• Your instructions: If a line in the data below includes the string "headphones", please return a copy of it.

START Material provided

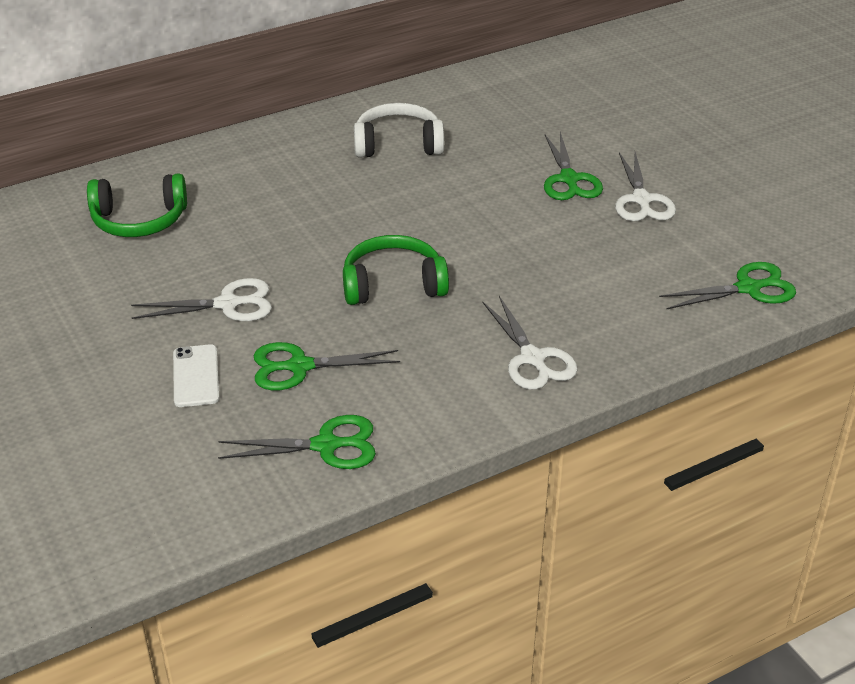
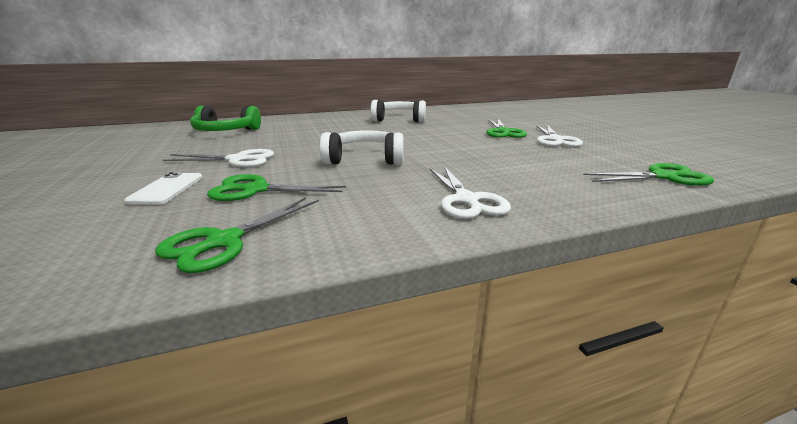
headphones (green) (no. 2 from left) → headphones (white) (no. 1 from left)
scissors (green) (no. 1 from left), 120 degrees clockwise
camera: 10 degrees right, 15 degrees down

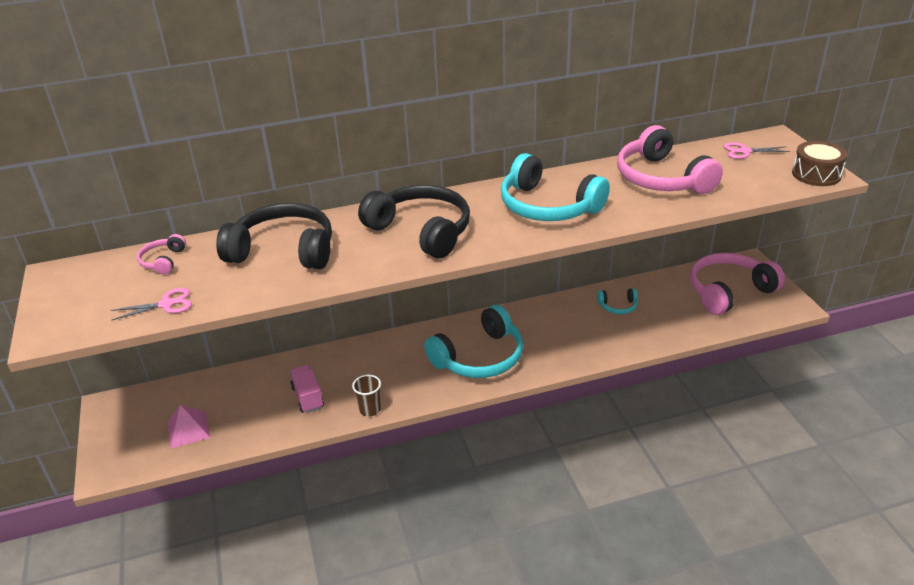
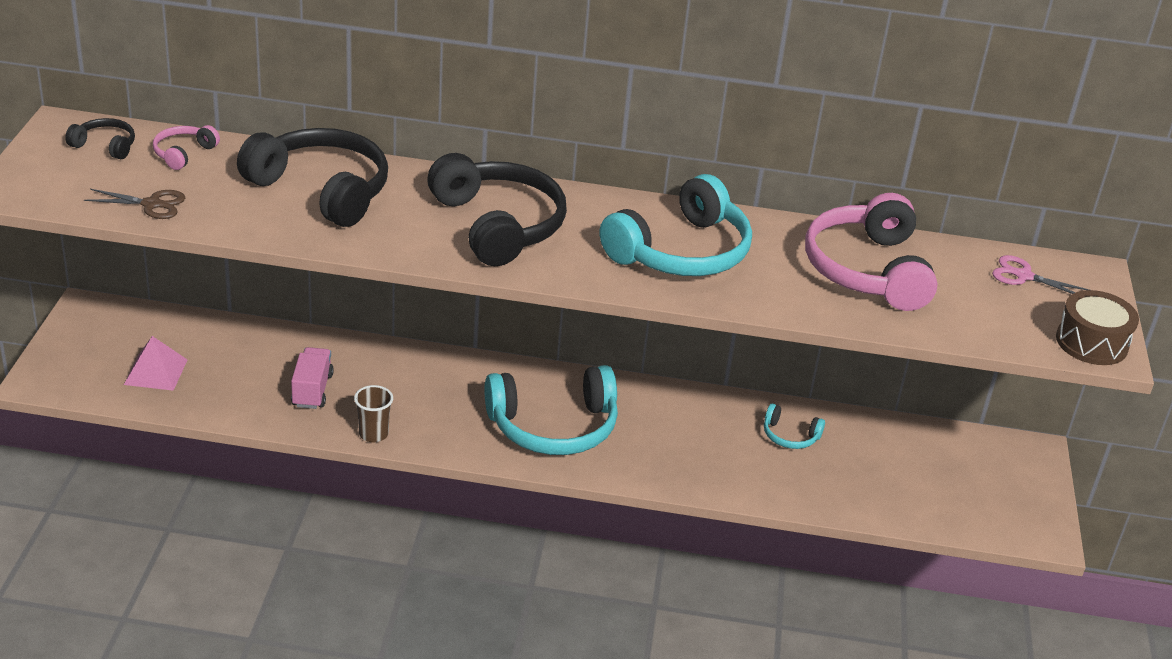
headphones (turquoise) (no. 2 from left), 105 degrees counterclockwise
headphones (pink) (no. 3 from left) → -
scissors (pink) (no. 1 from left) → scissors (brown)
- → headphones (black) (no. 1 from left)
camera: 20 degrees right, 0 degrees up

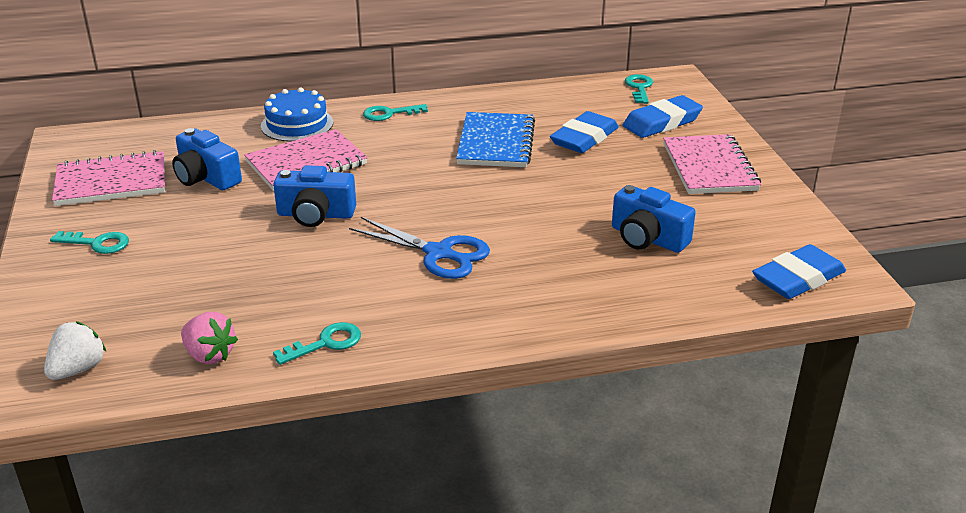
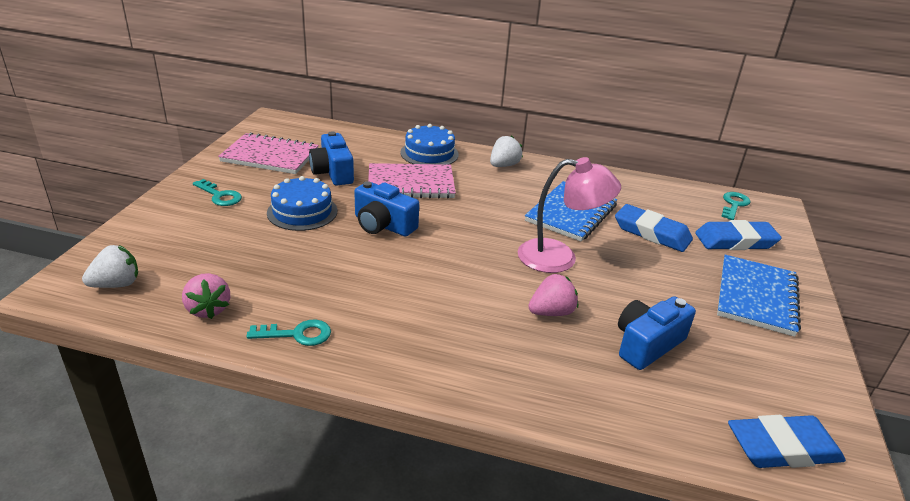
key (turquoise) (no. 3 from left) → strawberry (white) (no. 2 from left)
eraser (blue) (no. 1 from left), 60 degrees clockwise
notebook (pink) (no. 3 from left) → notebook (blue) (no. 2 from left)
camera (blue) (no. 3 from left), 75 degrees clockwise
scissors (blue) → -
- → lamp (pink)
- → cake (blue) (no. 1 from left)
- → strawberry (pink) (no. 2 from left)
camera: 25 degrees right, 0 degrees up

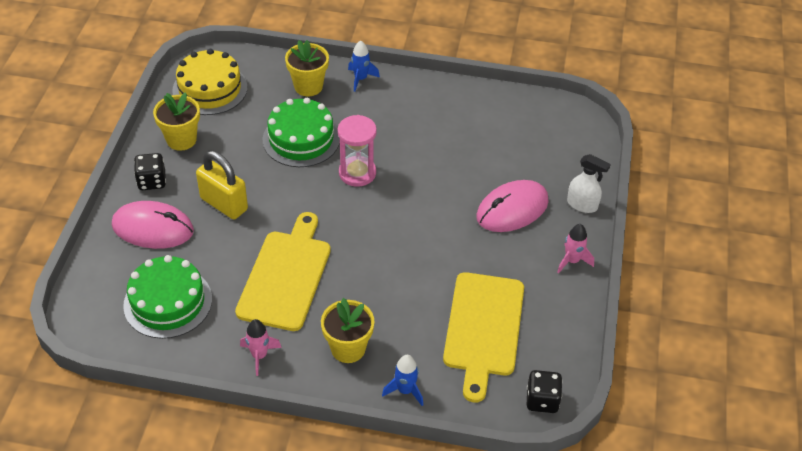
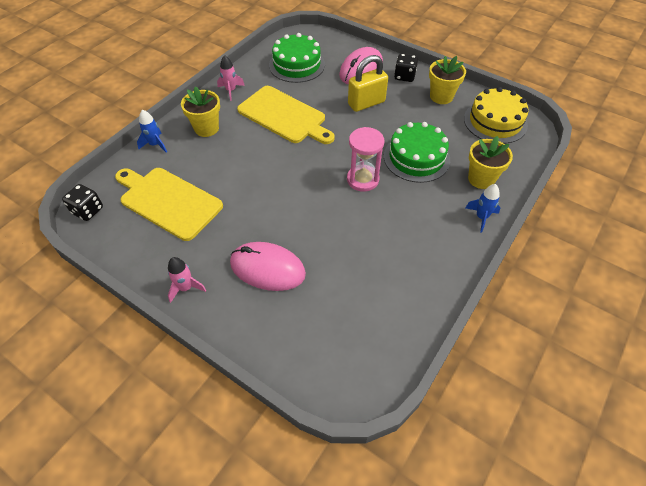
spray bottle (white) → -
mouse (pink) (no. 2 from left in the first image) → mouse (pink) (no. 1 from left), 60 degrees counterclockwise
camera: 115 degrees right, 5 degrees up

END Material provided

• Your response:
headphones (green) (no. 2 from left) → headphones (white) (no. 1 from left)
headphones (turquoise) (no. 2 from left), 105 degrees counterclockwise
headphones (pink) (no. 3 from left) → -
- → headphones (black) (no. 1 from left)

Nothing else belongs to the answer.